> DESCRIPTION OF THE TASK
The string "this" may appear in lines of the listing. Report each line where it does.

* * *

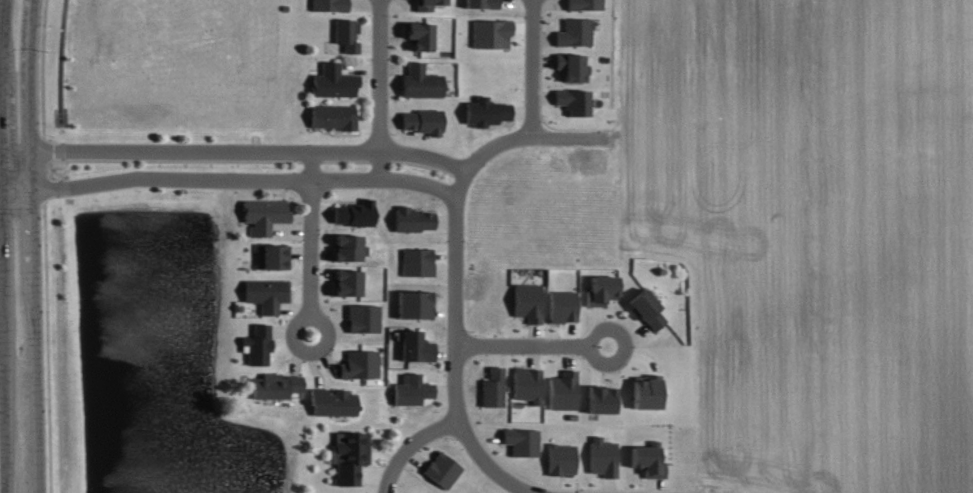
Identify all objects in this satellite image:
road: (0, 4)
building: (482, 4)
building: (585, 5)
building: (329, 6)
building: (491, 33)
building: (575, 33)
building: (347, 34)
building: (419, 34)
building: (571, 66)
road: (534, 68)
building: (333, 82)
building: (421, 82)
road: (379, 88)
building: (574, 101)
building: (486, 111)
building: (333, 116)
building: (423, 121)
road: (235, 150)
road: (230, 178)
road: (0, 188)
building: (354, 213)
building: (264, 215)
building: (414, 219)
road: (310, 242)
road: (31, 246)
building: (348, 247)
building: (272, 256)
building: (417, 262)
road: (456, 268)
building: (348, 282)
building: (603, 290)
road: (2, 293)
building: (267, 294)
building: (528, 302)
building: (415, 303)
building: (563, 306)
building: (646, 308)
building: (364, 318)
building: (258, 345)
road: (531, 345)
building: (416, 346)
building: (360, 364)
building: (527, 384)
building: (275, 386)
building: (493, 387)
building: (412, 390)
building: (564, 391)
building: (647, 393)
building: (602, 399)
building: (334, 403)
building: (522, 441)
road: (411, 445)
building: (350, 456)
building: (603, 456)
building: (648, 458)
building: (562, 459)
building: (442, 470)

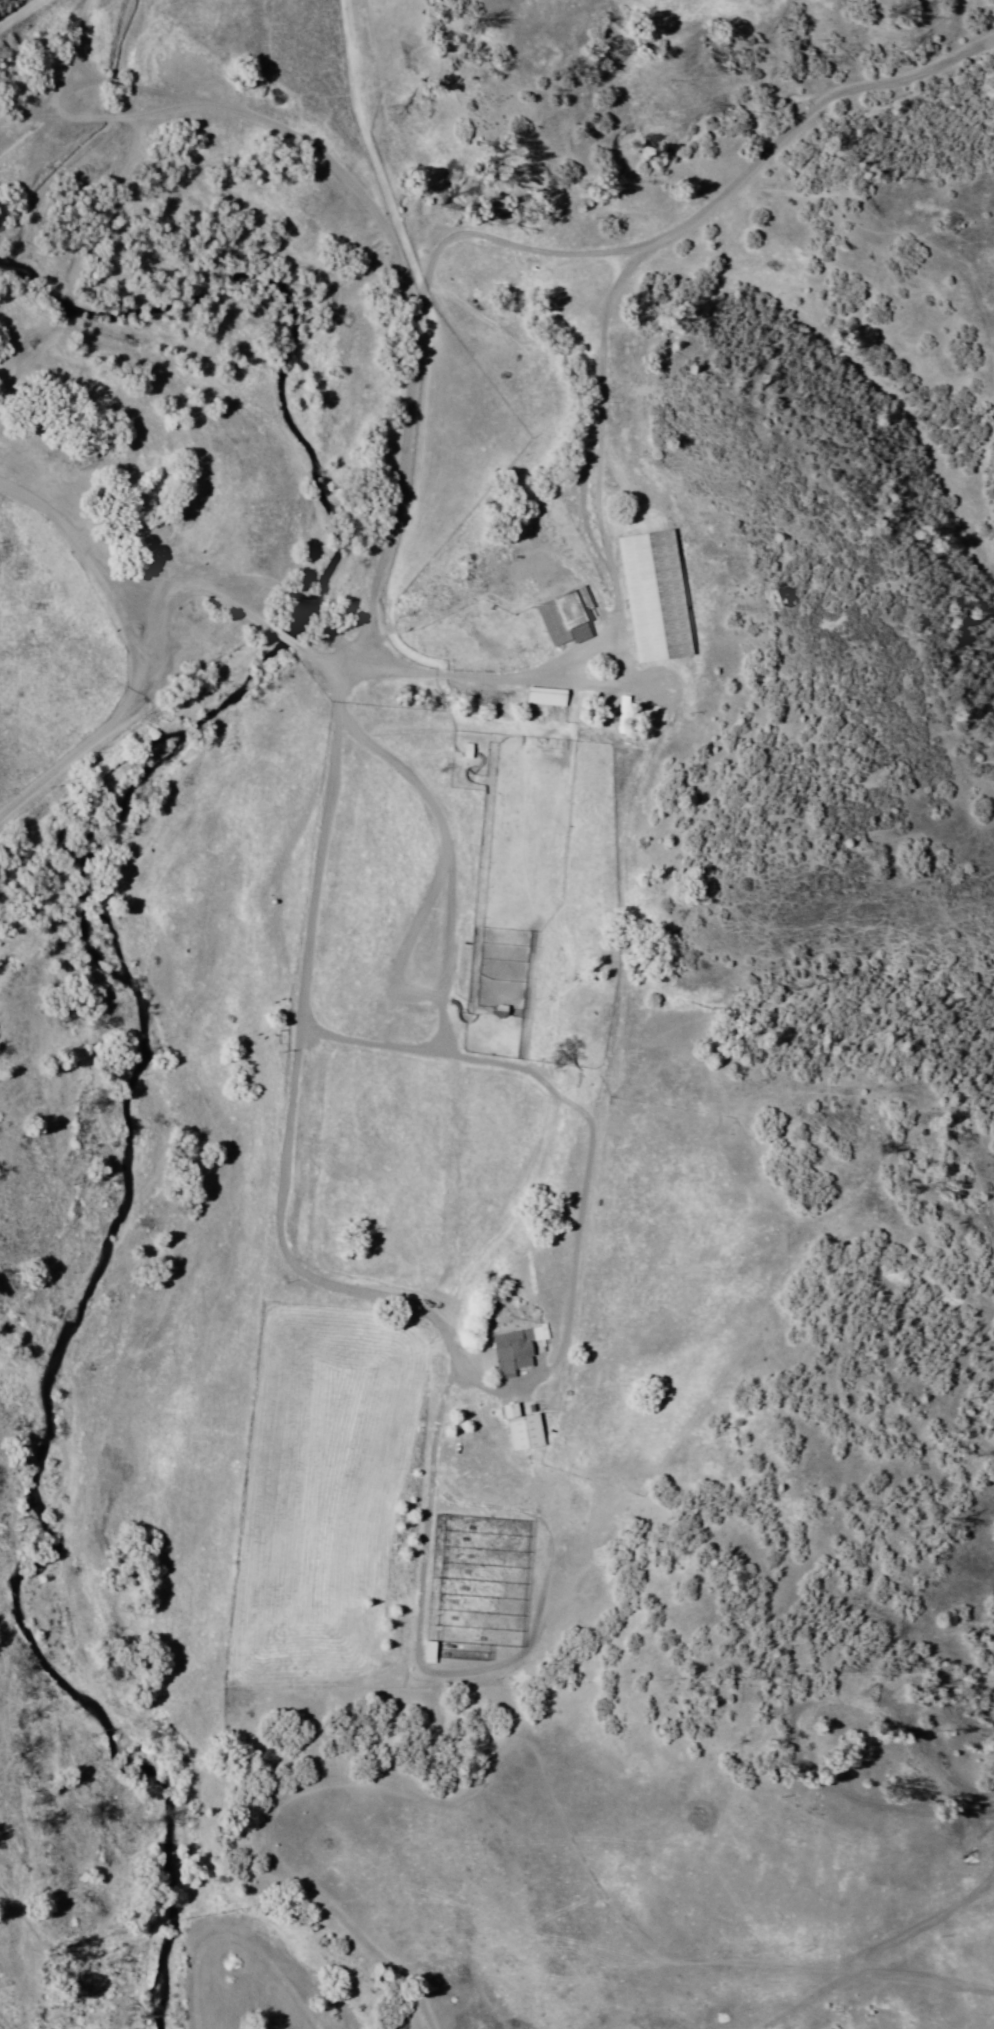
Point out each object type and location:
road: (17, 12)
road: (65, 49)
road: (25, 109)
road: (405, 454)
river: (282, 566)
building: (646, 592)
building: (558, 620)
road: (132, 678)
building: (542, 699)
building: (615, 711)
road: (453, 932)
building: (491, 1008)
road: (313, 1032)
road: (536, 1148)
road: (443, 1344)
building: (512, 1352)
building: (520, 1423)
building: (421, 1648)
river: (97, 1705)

* * *

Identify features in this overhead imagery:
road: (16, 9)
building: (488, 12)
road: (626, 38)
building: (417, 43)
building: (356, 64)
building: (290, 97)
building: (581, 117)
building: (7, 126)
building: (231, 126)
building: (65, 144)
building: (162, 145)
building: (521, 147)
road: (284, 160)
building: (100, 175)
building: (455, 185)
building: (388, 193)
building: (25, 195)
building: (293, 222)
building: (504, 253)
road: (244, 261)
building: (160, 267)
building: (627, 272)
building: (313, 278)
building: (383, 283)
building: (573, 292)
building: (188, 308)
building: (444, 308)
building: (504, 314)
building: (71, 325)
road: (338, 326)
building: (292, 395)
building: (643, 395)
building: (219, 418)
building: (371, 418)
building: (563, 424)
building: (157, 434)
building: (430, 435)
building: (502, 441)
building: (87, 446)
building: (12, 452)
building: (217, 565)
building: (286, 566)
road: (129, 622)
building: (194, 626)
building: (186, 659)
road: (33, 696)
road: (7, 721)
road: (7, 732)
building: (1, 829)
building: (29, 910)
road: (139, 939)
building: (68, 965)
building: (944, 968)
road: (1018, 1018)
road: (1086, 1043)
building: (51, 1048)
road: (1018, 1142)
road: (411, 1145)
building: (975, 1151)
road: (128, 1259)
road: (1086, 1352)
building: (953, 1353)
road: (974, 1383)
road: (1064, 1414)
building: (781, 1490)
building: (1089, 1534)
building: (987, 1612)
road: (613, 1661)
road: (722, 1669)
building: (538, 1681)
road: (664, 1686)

* * *

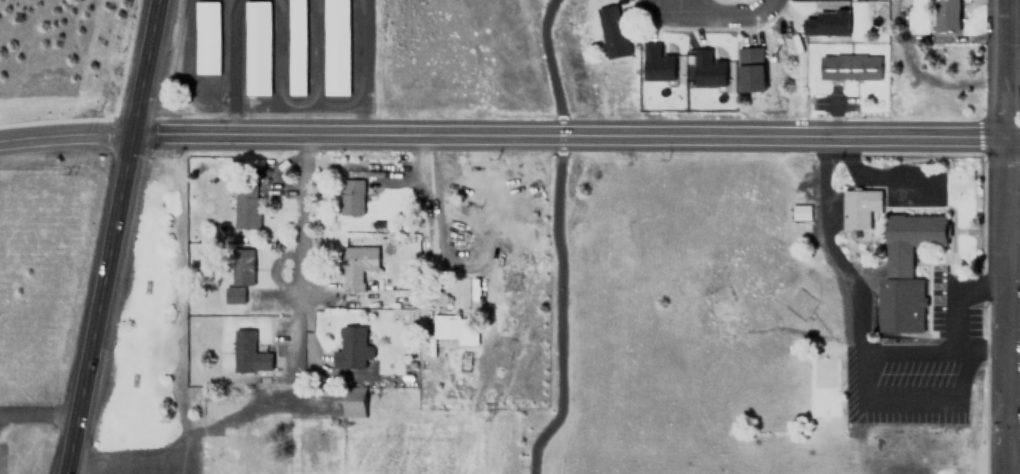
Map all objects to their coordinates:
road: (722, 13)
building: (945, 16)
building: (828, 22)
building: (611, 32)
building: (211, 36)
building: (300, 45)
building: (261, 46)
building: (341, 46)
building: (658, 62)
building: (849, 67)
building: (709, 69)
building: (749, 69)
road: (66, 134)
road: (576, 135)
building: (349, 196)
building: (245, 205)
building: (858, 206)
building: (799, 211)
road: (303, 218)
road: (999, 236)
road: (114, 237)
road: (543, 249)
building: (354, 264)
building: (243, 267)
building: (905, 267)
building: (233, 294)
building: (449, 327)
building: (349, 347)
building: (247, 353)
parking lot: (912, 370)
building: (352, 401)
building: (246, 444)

* * *

> RESULT OF THE TASK
Identify all objects in this satellite image:
Identify features in this overhead imagery:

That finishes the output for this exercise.